- Your assignment -
Would you return each record that follows word for word, without its pictures?

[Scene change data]
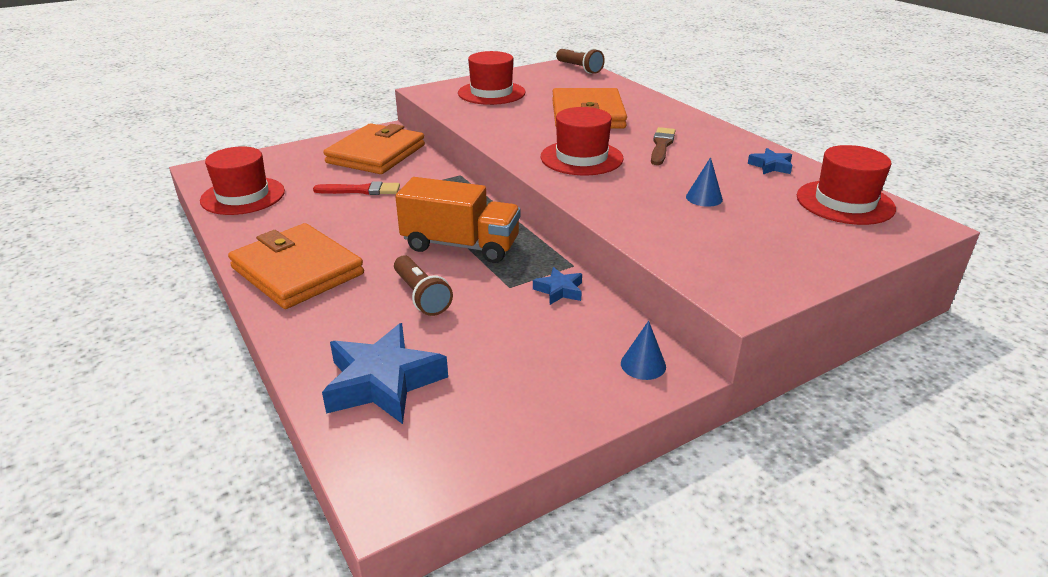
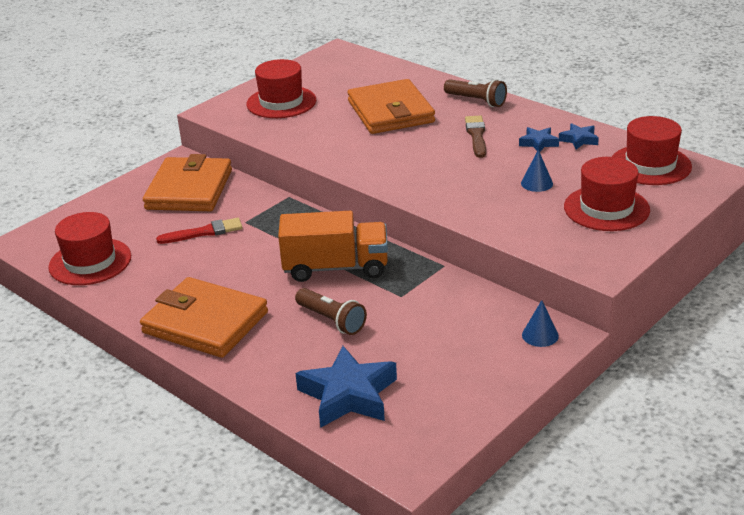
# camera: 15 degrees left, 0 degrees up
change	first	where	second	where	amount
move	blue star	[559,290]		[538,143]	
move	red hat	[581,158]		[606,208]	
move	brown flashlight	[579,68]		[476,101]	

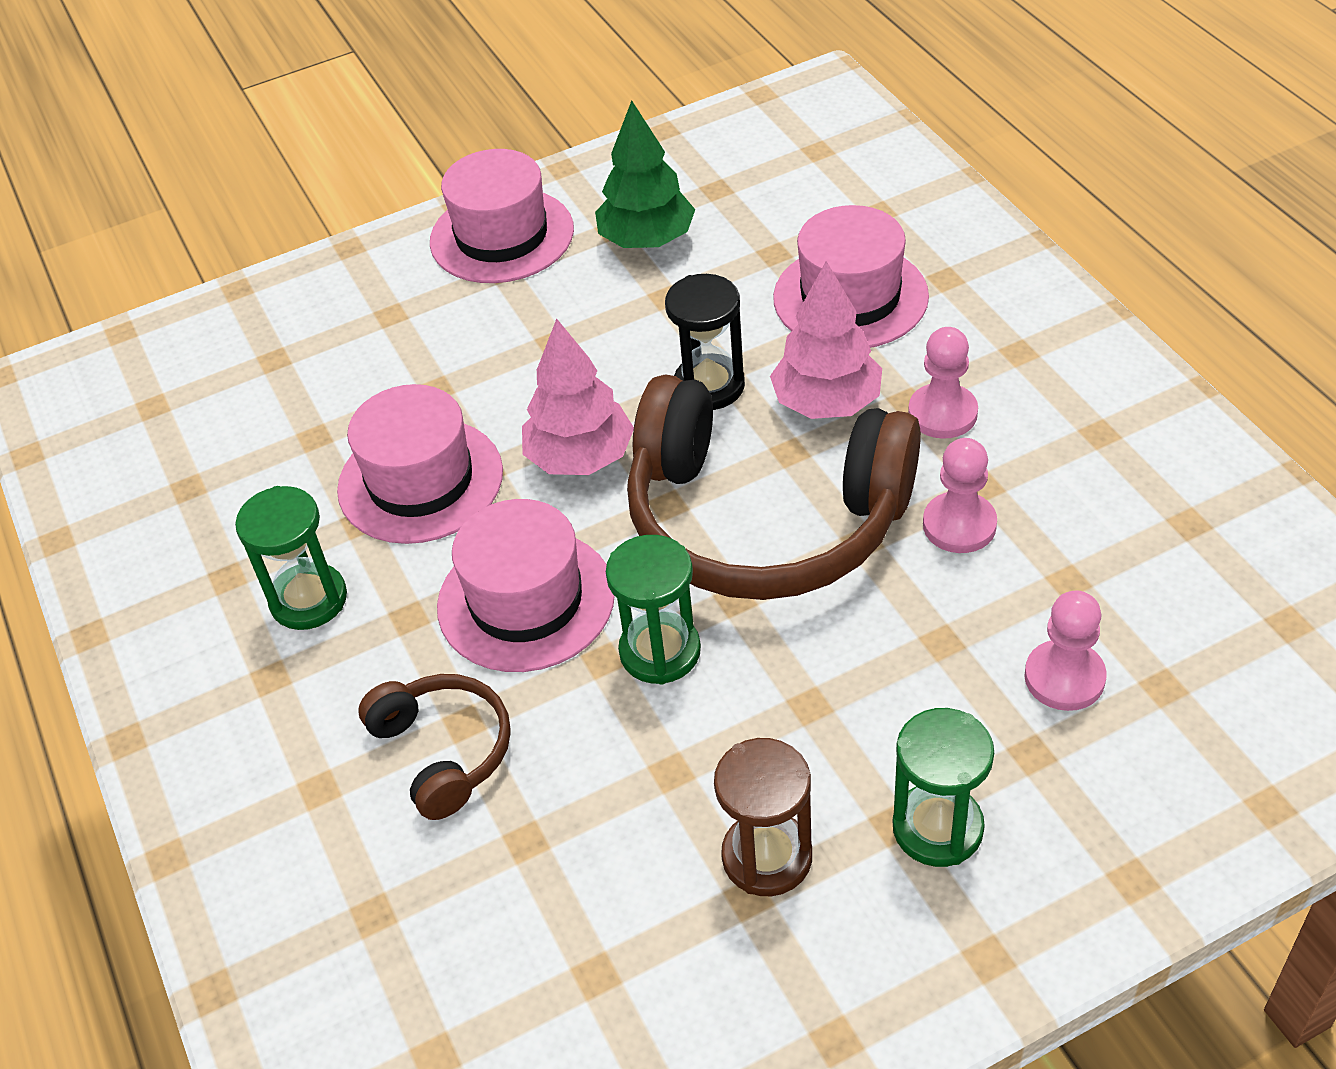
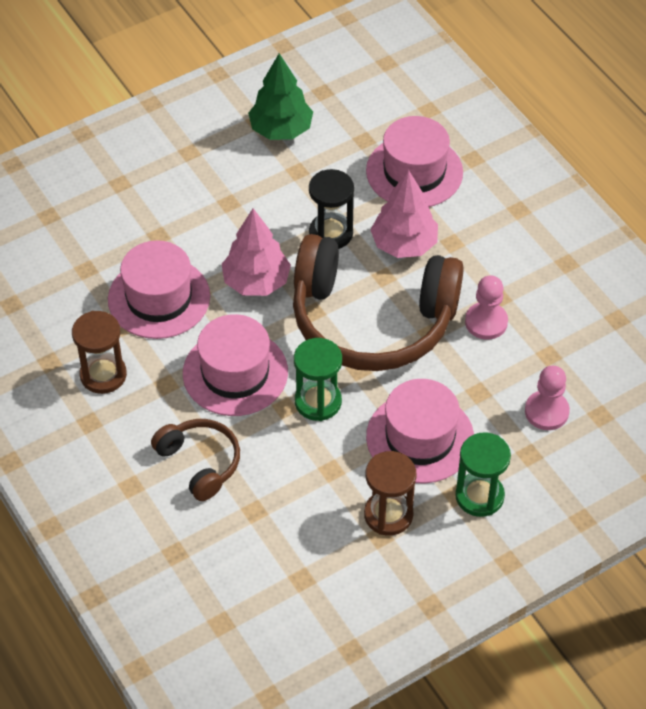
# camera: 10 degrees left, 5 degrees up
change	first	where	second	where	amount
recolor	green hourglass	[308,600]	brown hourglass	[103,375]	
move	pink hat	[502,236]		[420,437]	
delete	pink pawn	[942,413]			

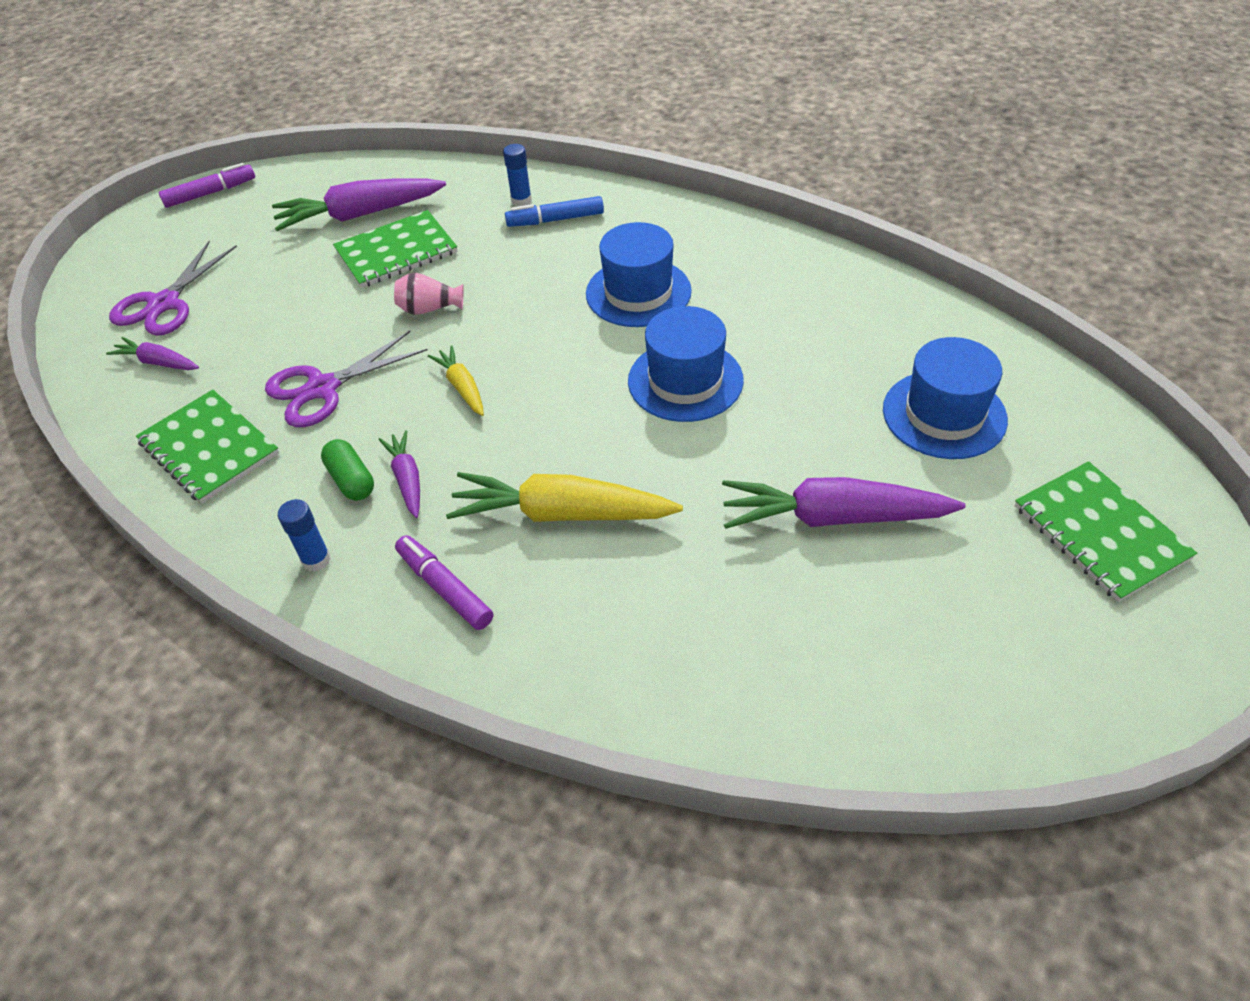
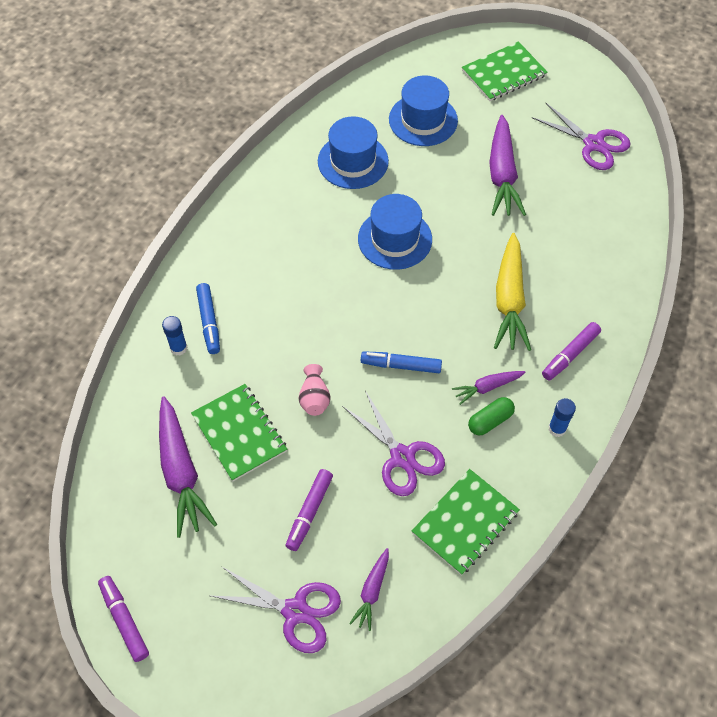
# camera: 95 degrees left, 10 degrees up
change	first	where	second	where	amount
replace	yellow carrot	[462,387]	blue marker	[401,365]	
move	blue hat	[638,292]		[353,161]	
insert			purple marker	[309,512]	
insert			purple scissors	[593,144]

- Output of the exercise -
# camera: 15 degrees left, 0 degrees up
change	first	where	second	where	amount
move	blue star	[559,290]		[538,143]	
move	red hat	[581,158]		[606,208]	
move	brown flashlight	[579,68]		[476,101]	

# camera: 10 degrees left, 5 degrees up
change	first	where	second	where	amount
recolor	green hourglass	[308,600]	brown hourglass	[103,375]	
move	pink hat	[502,236]		[420,437]	
delete	pink pawn	[942,413]			

# camera: 95 degrees left, 10 degrees up
change	first	where	second	where	amount
replace	yellow carrot	[462,387]	blue marker	[401,365]	
move	blue hat	[638,292]		[353,161]	
insert			purple marker	[309,512]	
insert			purple scissors	[593,144]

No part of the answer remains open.